**What you are asked to do**
Set down, exactly as written, the lines from the line holding "D201: none -> diode (A +5V, K U201/PA2)" to the end of the data, inclusive, skipping any pictures.

....................

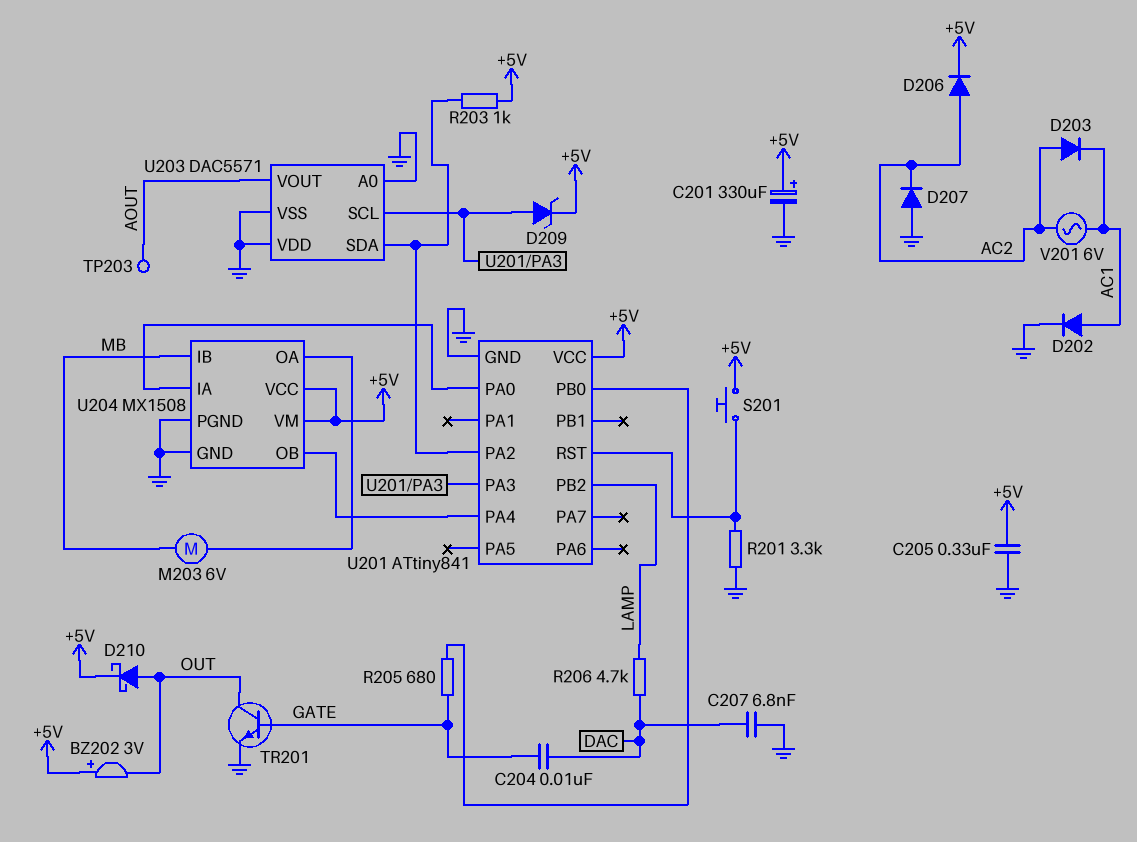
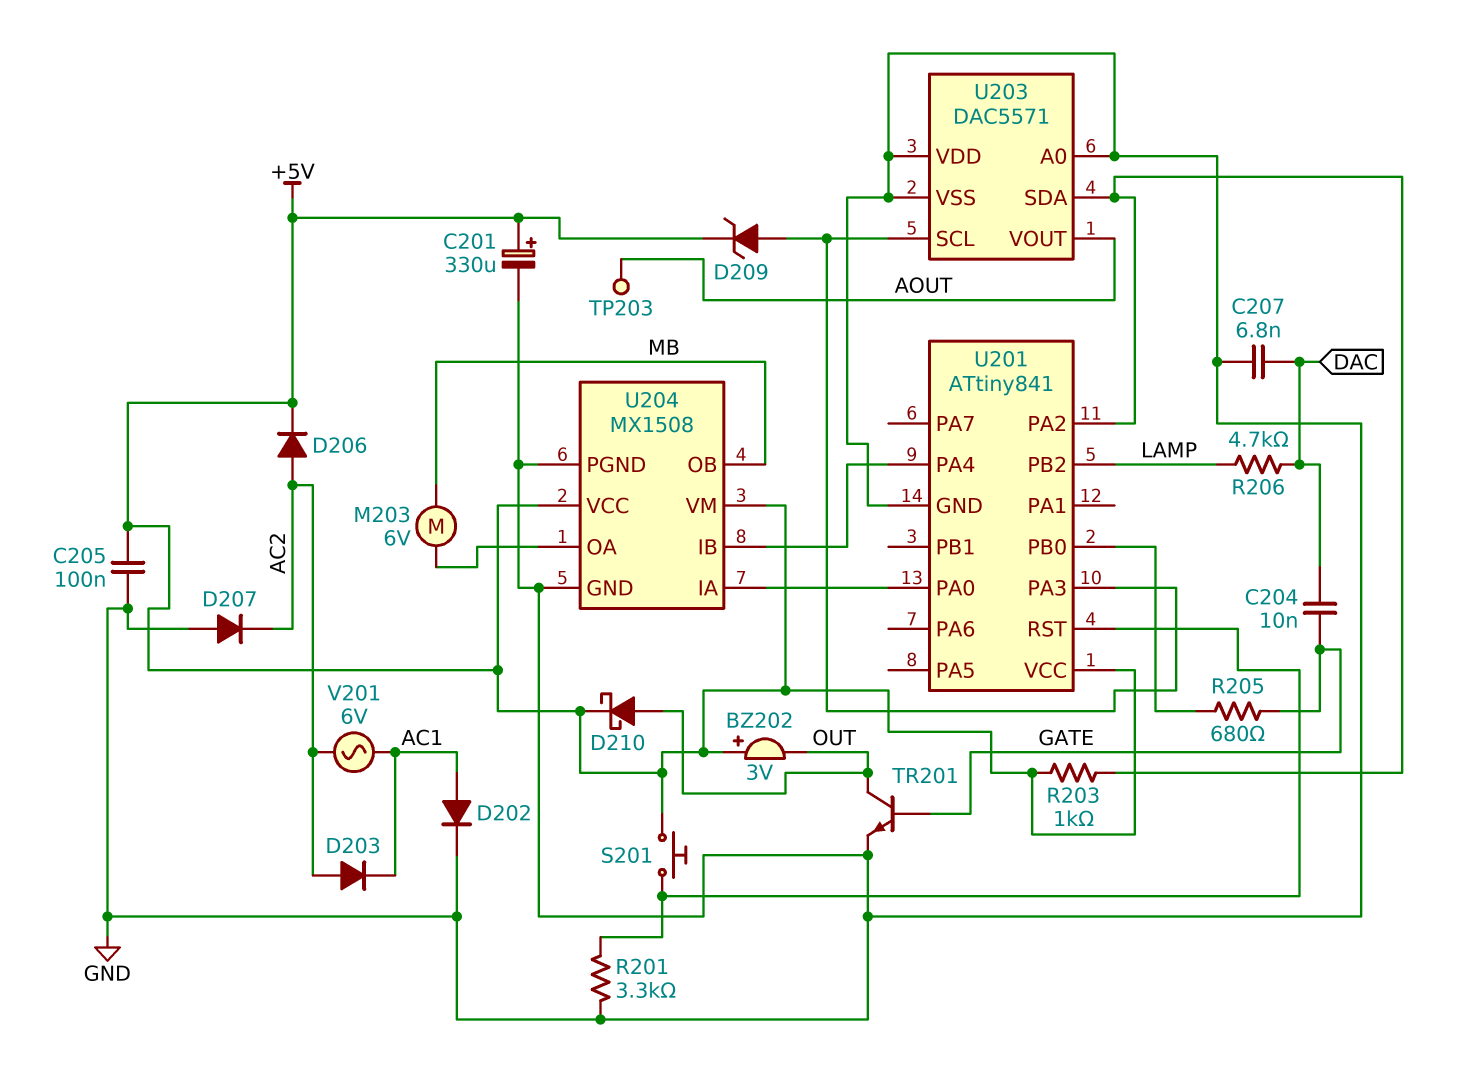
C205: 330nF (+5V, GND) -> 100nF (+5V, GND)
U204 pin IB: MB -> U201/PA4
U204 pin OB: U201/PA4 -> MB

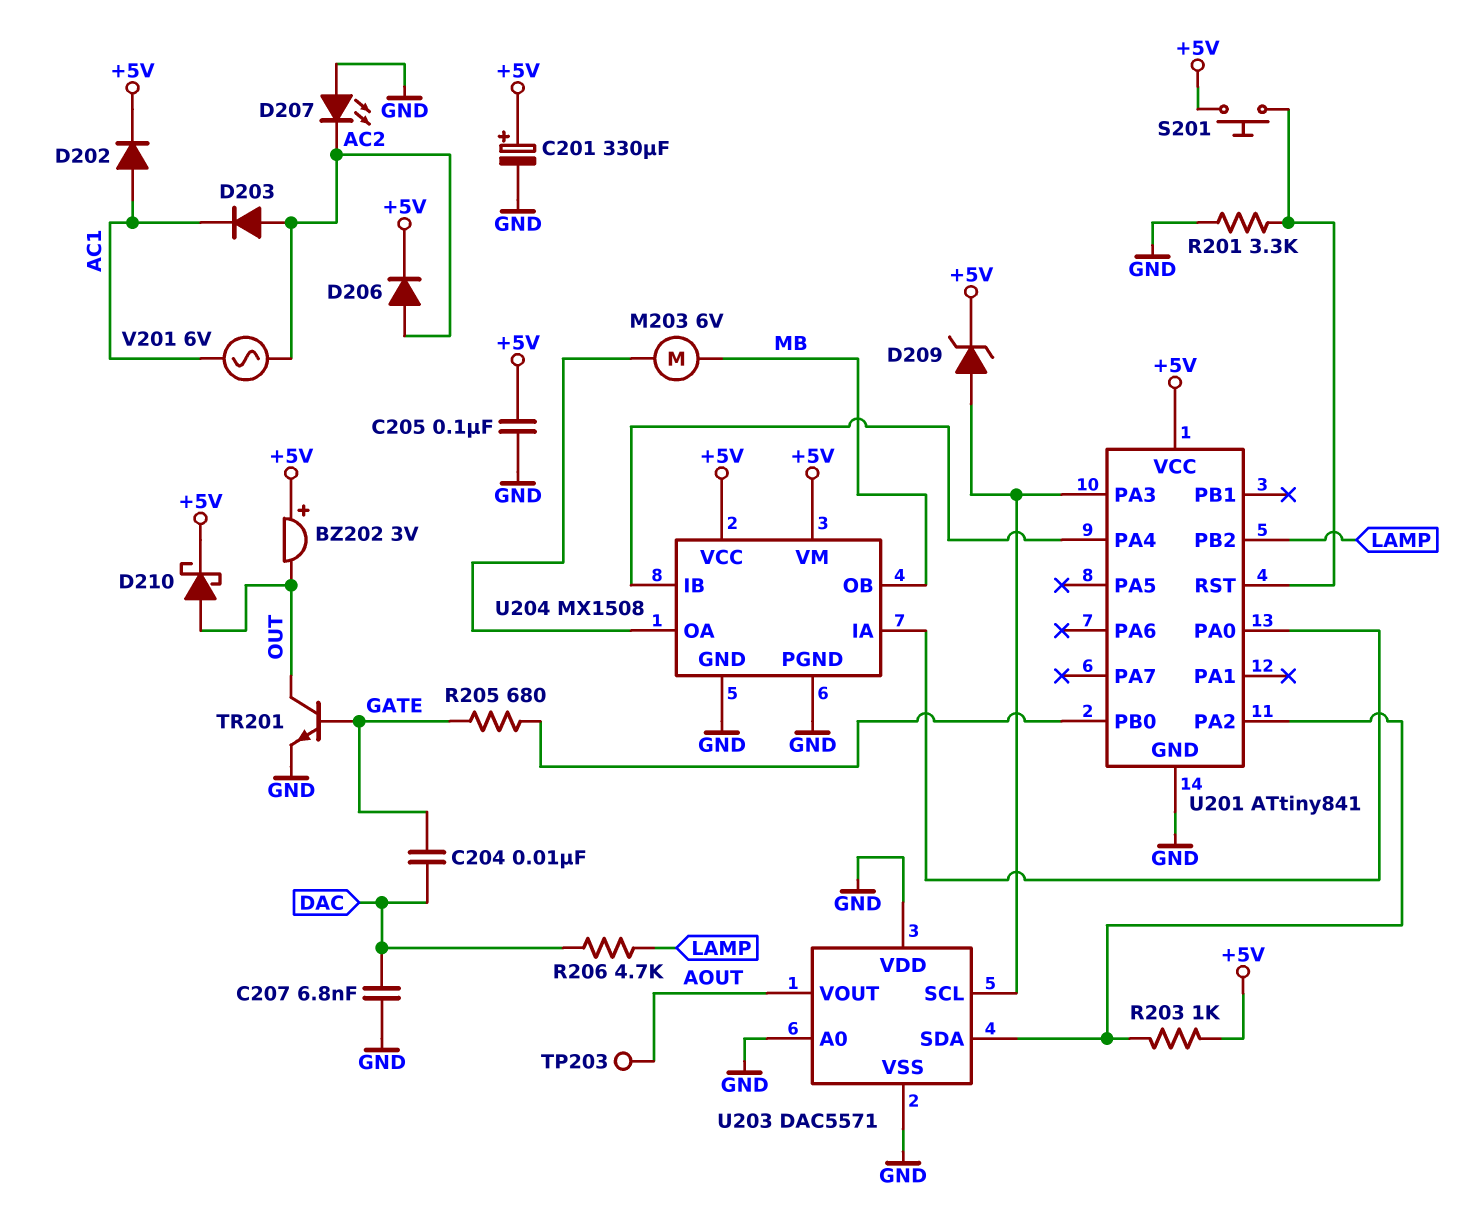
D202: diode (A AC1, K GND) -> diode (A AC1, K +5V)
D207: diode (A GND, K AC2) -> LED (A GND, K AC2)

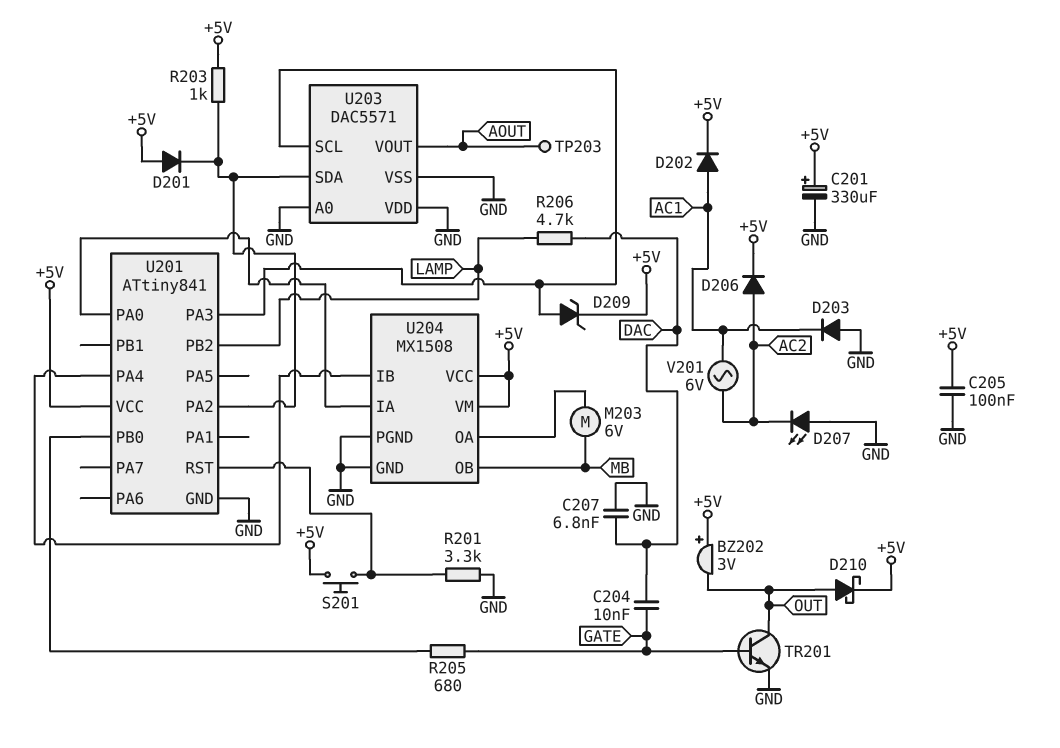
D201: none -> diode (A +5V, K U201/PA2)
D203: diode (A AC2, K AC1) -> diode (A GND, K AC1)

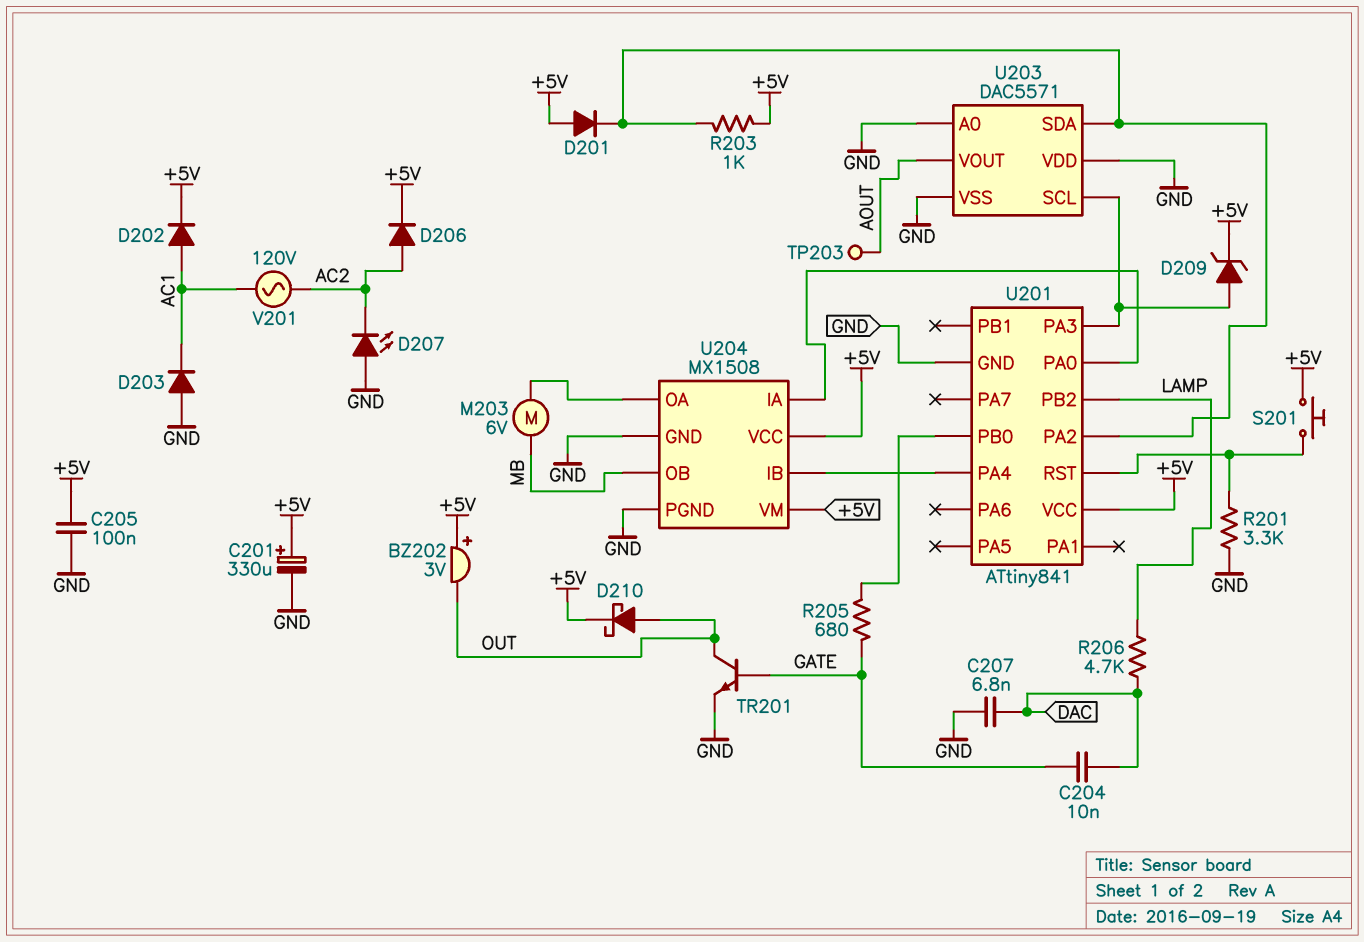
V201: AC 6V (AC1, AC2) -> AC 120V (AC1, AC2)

....................

**Reply**
D201: none -> diode (A +5V, K U201/PA2)
D203: diode (A AC2, K AC1) -> diode (A GND, K AC1)

V201: AC 6V (AC1, AC2) -> AC 120V (AC1, AC2)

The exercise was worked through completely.